━━━━━ RECORDED INFORMATION ━━━━━
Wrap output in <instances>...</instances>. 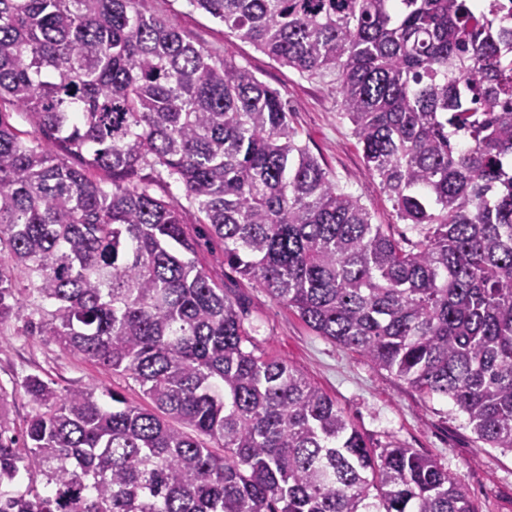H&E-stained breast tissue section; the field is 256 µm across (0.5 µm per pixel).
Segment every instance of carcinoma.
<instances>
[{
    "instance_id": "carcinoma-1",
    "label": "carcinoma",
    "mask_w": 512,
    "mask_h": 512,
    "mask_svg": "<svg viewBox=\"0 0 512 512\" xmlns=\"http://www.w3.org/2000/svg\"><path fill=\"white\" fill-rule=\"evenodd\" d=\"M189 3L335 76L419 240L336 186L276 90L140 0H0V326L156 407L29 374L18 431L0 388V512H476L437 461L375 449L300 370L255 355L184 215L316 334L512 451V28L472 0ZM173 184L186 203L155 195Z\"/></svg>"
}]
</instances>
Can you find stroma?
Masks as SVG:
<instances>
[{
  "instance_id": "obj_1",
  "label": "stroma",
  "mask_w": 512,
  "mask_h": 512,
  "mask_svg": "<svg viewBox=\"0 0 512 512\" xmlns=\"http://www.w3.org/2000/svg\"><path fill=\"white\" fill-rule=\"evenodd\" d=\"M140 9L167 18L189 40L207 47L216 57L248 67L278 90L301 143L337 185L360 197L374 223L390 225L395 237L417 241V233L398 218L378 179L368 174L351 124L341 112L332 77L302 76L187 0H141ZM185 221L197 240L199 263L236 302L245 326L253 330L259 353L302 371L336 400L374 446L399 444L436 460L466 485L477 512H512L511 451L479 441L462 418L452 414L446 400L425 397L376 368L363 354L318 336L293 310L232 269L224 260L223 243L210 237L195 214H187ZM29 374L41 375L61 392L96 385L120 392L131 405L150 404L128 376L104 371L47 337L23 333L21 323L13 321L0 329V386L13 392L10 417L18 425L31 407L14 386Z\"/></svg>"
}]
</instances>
━━━━━
**WHAT YOU ARE ASKED TO DO**
Where a line of the material above holds the string "evenodd", copy that line.

**PROBLEM SOLUTION**
    "mask_svg": "<svg viewBox=\"0 0 512 512\" xmlns=\"http://www.w3.org/2000/svg\"><path fill=\"white\" fill-rule=\"evenodd\" d=\"M189 3L335 76L419 240L336 186L276 90L140 0H0V326L156 407L29 374L18 431L0 388V512H476L437 461L375 449L300 370L255 355L184 215L316 334L512 451V28L472 0ZM173 184L186 203L155 195Z\"/></svg>"
  "mask_svg": "<svg viewBox=\"0 0 512 512\" xmlns=\"http://www.w3.org/2000/svg\"><path fill=\"white\" fill-rule=\"evenodd\" d=\"M140 9L167 18L189 40L207 47L216 57L248 67L278 90L301 143L337 185L360 197L374 223L390 225L395 237L417 241V233L398 218L378 179L368 174L351 124L341 112L332 77L302 76L187 0H141ZM185 221L197 240L199 263L236 302L245 326L253 330L259 353L302 371L336 400L374 446L399 444L436 460L466 485L477 512H512L511 451L479 441L462 418L452 414L446 400L425 397L376 368L363 354L318 336L293 310L232 269L224 260L223 243L210 237L195 214H187ZM29 374L41 375L61 392L96 385L120 392L131 405L150 404L128 376L104 371L47 337L23 333L21 323L13 321L0 329V386L13 392L10 417L18 425L31 407L14 386Z\"/></svg>"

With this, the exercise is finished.